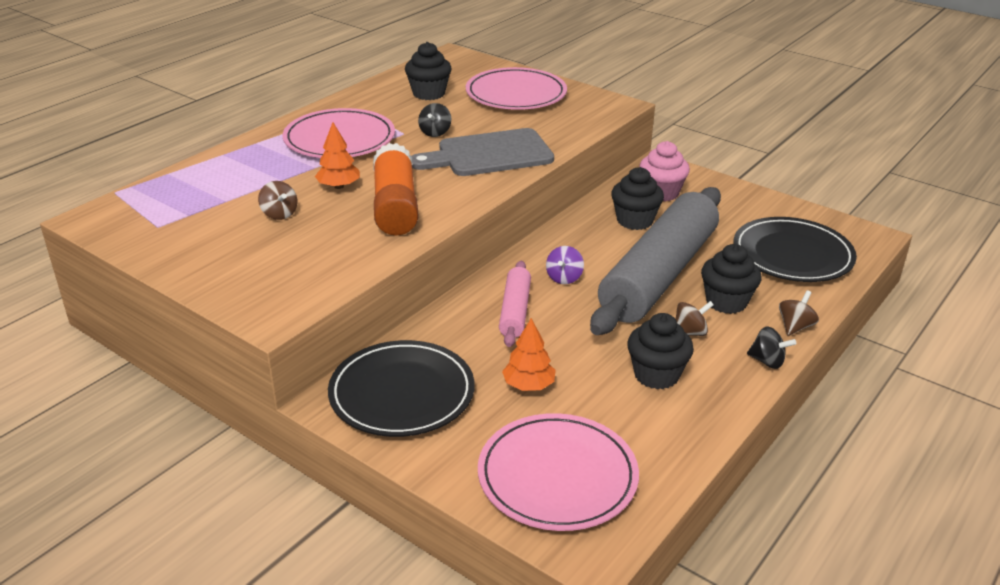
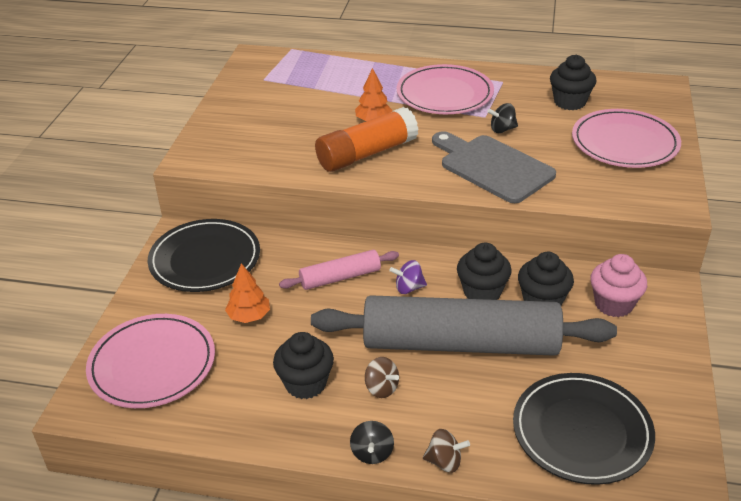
camera: 65 degrees right, 5 degrees up
(279, 214) = (314, 113): brown spinning top -> none
(726, 302) = (450, 401): black cupcake -> black cupcake (482, 292)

WHAT TO PRODUCE:
Give the listing above again in its entirety, exactly as written and free of images.

RESPONSE TO THIS TASK:
camera: 65 degrees right, 5 degrees up
(279, 214) = (314, 113): brown spinning top -> none
(726, 302) = (450, 401): black cupcake -> black cupcake (482, 292)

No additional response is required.